**Required action:** Where the records below show the word "plate" in a line, please copy that line.

**Given records:**
⁂
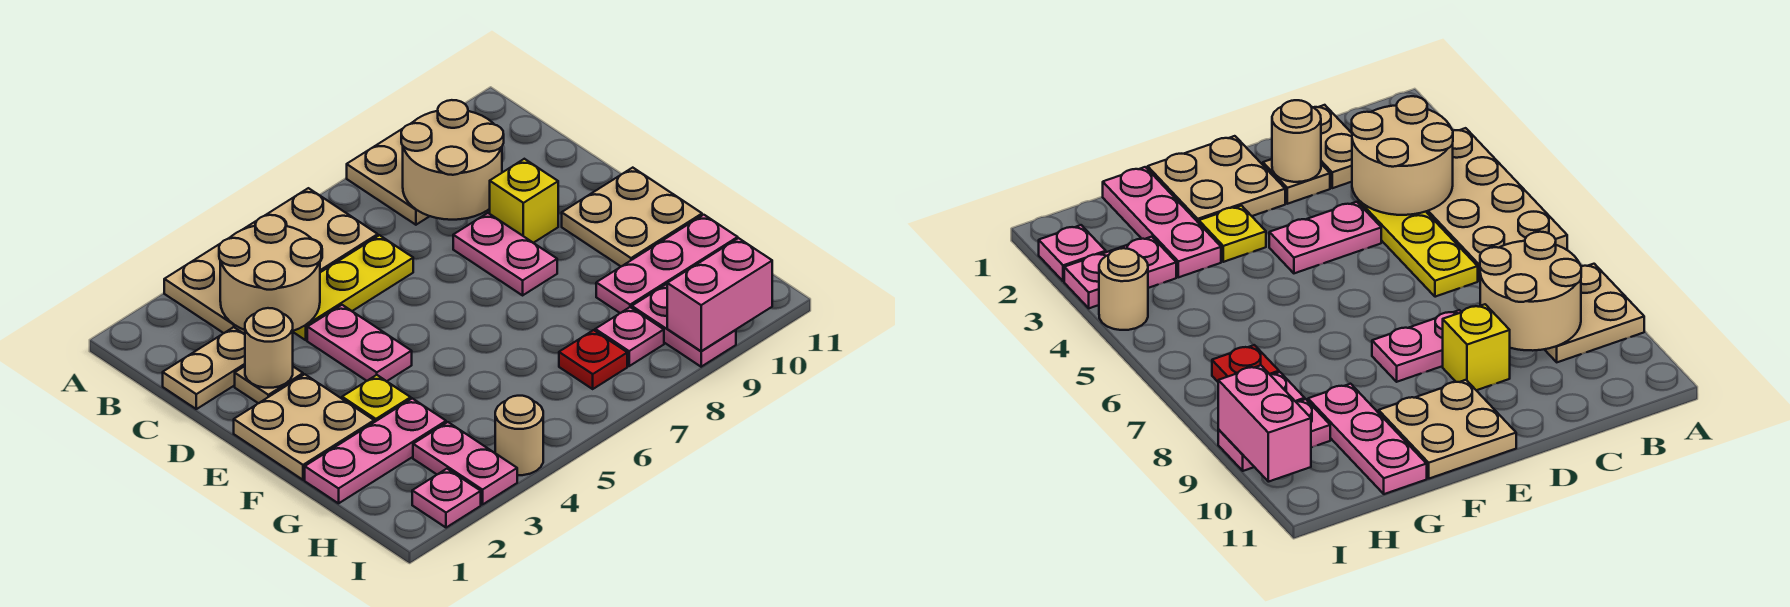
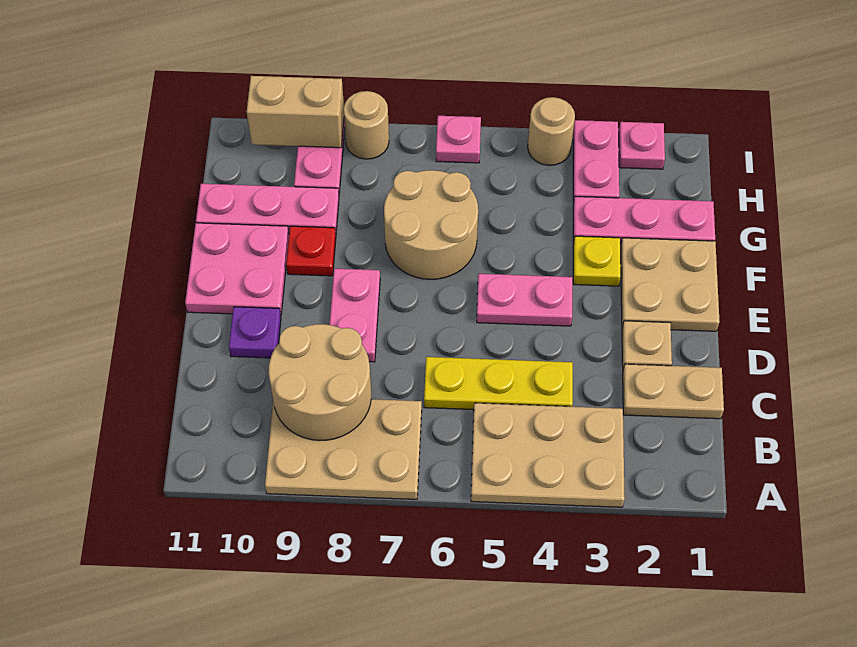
tan plate A3:B6 level 1 -> tan plate A3:B5 level 1
tan plate A8:B9 level 1 -> tan plate A7:B9 level 1
tan round brick B3:C4 level 2 -> tan round brick F6:G7 level 1
tan round brick D2 level 2 -> tan round brick I8 level 1
pink plate D4:E4 level 1 -> pink plate E4:E5 level 1
yellow brick D9 level 1 -> none
none -> purple plate D10 level 1
tan plate E10:F11 level 1 -> pink plate E10:F11 level 1
red plate H7 level 1 -> red plate F9 level 1
pink plate H8 level 1 -> pink plate I6 level 1
pink brick I9:I10 level 2 -> tan brick I9:I10 level 2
⁂
**Result for this exercise:**
tan plate A3:B6 level 1 -> tan plate A3:B5 level 1
tan plate A8:B9 level 1 -> tan plate A7:B9 level 1
pink plate D4:E4 level 1 -> pink plate E4:E5 level 1
none -> purple plate D10 level 1
tan plate E10:F11 level 1 -> pink plate E10:F11 level 1
red plate H7 level 1 -> red plate F9 level 1
pink plate H8 level 1 -> pink plate I6 level 1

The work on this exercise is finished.